[Spatial object tracking data]
+--
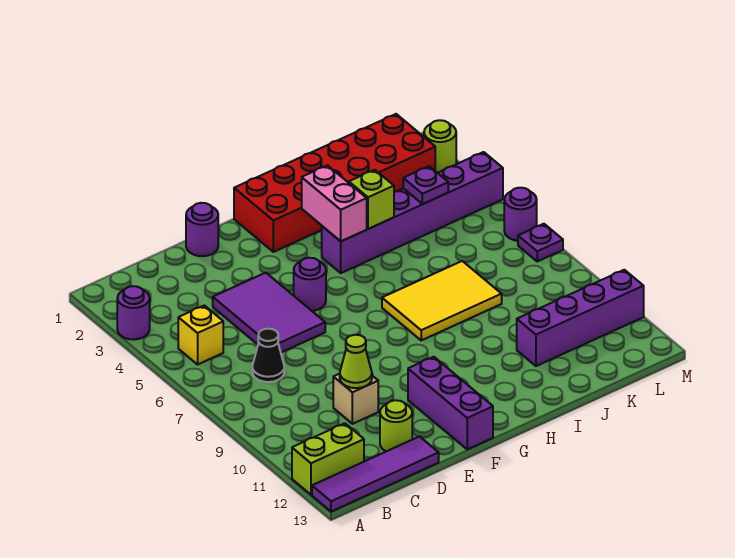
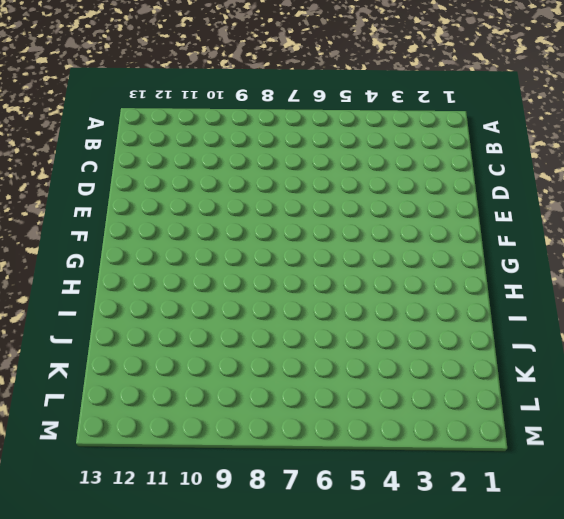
none -> purple round brick A3 level 1
none -> lime brick A12:B12 level 1
none -> purple tile A13:D13 level 1

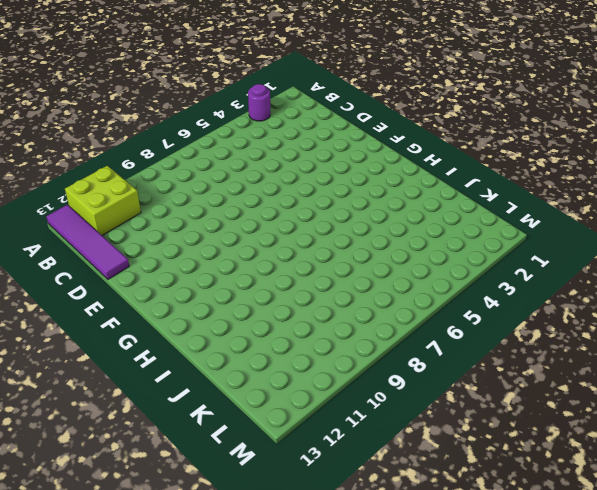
lime brick A11:B12 level 1 -> lime brick A12:B12 level 1
none -> yellow brick B5 level 1
none -> black cone C7 level 1
none -> purple tile D4:E6 level 1

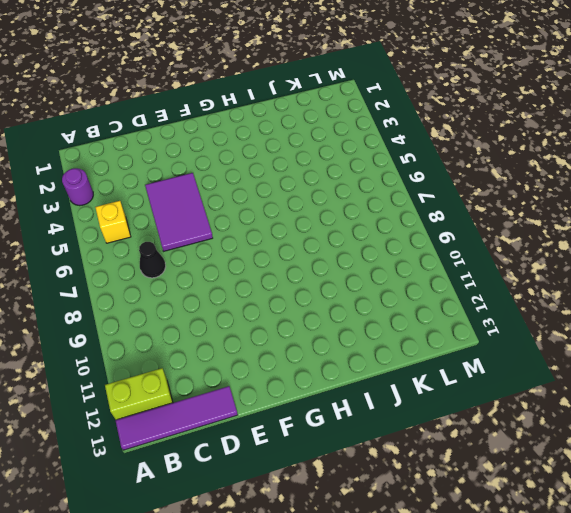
none -> tan brick D10 level 1
none -> lime round brick D12 level 1
none -> purple round brick E1 level 1

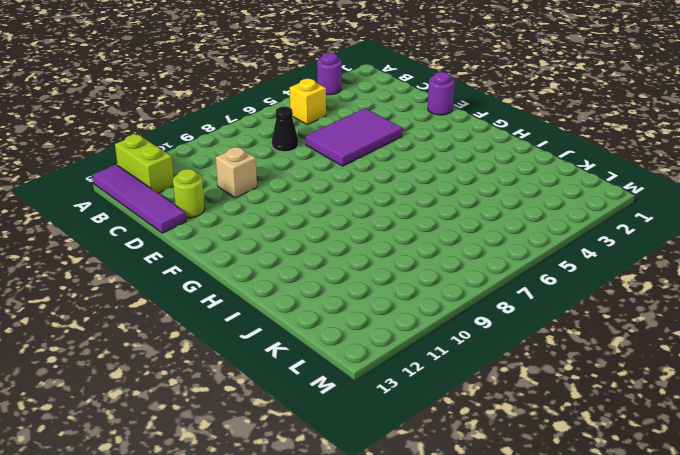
none -> purple round brick F5 level 1
none -> purple brick F11:F13 level 1
none -> red brick G1:L2 level 1

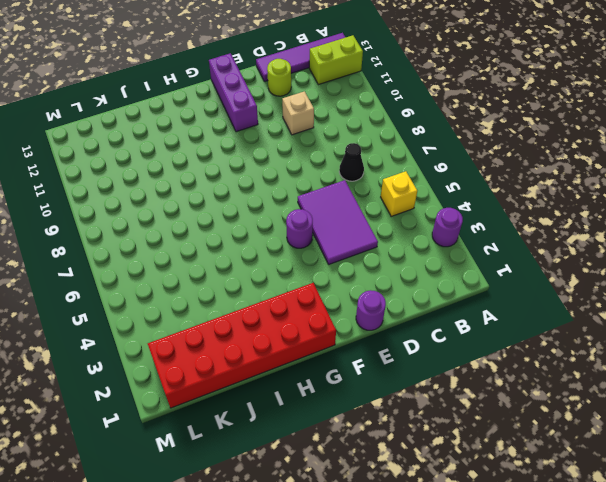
none -> purple brick H4:M4 level 1
none -> yellow tile H7:J8 level 1
none -> purple brick J11:M11 level 1

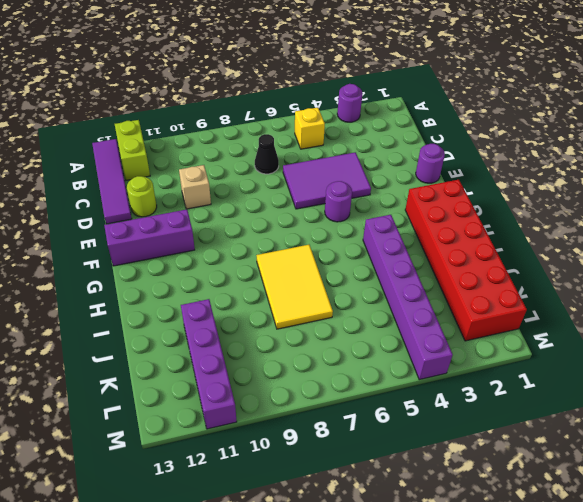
none -> lime round brick M2 level 1
none -> purple round brick M6 level 1
none -> purple plate M7 level 1

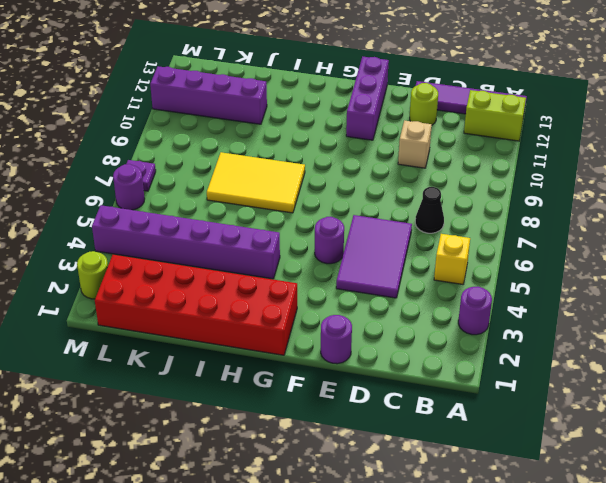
none -> lime cone D10 level 2
none -> pink brick H3:H4 level 2
none -> lime brick I4 level 2

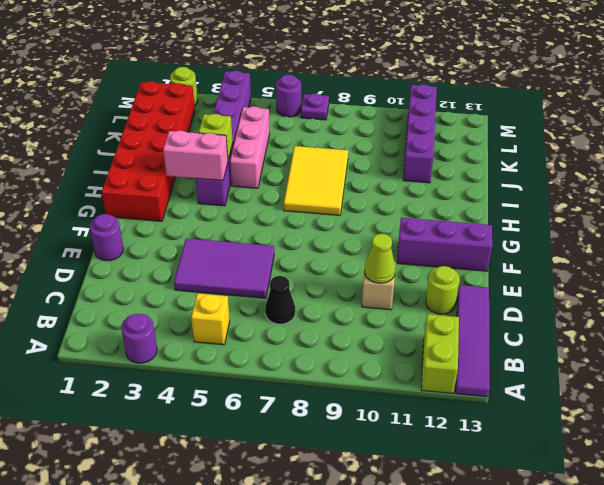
pink brick I5:K5 level 1 -> none
none -> purple round brick F5 level 1
none -> purple plate K4 level 2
+--
■ TASK OBJECTIVE
Report, for the data above, every line in which the string "cone" appears.

■ EXPECTED OUTPUT
none -> black cone C7 level 1
none -> lime cone D10 level 2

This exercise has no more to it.